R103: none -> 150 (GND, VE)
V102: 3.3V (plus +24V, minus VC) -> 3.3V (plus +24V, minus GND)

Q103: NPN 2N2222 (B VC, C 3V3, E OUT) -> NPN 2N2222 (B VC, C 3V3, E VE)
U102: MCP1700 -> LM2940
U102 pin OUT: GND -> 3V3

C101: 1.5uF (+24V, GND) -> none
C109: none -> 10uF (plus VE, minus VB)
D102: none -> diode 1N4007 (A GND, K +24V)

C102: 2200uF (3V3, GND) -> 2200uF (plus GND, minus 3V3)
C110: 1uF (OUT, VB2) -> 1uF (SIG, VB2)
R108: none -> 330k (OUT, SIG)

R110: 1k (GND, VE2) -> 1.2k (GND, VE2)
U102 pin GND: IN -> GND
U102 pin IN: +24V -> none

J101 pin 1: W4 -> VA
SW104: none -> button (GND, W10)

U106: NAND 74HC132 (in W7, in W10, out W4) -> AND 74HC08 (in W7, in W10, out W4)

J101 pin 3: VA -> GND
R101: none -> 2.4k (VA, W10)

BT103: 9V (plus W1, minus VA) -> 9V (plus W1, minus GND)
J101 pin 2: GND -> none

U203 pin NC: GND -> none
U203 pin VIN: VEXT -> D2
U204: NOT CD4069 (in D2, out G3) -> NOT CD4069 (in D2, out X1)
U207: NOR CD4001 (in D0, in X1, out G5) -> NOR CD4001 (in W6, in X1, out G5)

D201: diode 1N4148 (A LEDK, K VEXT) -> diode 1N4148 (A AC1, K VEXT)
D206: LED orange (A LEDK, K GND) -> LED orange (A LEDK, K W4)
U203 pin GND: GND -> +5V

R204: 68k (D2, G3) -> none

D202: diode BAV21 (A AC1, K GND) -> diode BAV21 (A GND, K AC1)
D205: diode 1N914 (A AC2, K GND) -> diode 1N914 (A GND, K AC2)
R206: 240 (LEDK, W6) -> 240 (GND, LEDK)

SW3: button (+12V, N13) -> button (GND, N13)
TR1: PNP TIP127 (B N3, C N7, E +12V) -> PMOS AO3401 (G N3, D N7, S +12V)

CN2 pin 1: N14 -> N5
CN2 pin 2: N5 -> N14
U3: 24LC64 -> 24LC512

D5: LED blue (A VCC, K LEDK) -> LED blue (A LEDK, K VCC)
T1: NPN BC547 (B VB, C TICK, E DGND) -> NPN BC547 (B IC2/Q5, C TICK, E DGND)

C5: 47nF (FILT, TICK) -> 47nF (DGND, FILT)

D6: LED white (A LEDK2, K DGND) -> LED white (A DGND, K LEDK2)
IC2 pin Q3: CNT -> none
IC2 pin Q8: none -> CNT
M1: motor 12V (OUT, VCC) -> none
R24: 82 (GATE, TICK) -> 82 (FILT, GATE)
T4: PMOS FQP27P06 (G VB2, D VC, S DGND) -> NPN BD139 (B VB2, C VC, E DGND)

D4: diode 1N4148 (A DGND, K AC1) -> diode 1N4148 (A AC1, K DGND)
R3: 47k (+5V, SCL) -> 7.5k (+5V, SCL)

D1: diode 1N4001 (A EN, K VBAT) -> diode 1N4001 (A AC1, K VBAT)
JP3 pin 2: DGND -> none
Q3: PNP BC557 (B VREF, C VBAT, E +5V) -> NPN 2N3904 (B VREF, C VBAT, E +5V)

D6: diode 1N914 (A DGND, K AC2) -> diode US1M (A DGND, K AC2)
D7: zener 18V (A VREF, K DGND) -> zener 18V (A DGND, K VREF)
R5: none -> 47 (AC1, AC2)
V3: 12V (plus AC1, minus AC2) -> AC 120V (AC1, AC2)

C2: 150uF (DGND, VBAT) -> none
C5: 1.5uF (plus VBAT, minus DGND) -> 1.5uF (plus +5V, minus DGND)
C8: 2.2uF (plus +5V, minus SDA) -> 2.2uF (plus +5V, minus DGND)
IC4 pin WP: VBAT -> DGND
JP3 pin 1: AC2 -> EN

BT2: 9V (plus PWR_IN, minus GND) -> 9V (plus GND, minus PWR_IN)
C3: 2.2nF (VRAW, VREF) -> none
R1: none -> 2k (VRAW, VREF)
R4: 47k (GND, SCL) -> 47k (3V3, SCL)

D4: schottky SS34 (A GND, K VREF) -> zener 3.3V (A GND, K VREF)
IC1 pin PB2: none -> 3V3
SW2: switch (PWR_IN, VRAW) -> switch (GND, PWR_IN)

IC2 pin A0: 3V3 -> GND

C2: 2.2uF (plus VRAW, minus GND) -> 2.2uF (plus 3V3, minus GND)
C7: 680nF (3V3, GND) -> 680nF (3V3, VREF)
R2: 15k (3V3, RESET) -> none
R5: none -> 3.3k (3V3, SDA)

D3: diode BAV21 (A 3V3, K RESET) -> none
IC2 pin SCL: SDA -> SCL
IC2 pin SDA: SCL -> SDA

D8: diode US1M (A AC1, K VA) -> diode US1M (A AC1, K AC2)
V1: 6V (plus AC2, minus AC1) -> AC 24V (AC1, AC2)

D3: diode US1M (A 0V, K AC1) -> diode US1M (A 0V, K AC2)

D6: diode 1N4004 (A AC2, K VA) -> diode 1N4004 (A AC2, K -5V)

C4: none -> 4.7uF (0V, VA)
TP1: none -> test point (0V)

WHAT IS REQUIRED: Would you restate word for word every line from the one holding "IC4 pin WP: VBAT -> DGND" to the end of the entries, both ends included?

ANSWER SECTION:
IC4 pin WP: VBAT -> DGND
JP3 pin 1: AC2 -> EN

BT2: 9V (plus PWR_IN, minus GND) -> 9V (plus GND, minus PWR_IN)
C3: 2.2nF (VRAW, VREF) -> none
R1: none -> 2k (VRAW, VREF)
R4: 47k (GND, SCL) -> 47k (3V3, SCL)

D4: schottky SS34 (A GND, K VREF) -> zener 3.3V (A GND, K VREF)
IC1 pin PB2: none -> 3V3
SW2: switch (PWR_IN, VRAW) -> switch (GND, PWR_IN)

IC2 pin A0: 3V3 -> GND

C2: 2.2uF (plus VRAW, minus GND) -> 2.2uF (plus 3V3, minus GND)
C7: 680nF (3V3, GND) -> 680nF (3V3, VREF)
R2: 15k (3V3, RESET) -> none
R5: none -> 3.3k (3V3, SDA)

D3: diode BAV21 (A 3V3, K RESET) -> none
IC2 pin SCL: SDA -> SCL
IC2 pin SDA: SCL -> SDA

D8: diode US1M (A AC1, K VA) -> diode US1M (A AC1, K AC2)
V1: 6V (plus AC2, minus AC1) -> AC 24V (AC1, AC2)

D3: diode US1M (A 0V, K AC1) -> diode US1M (A 0V, K AC2)

D6: diode 1N4004 (A AC2, K VA) -> diode 1N4004 (A AC2, K -5V)

C4: none -> 4.7uF (0V, VA)
TP1: none -> test point (0V)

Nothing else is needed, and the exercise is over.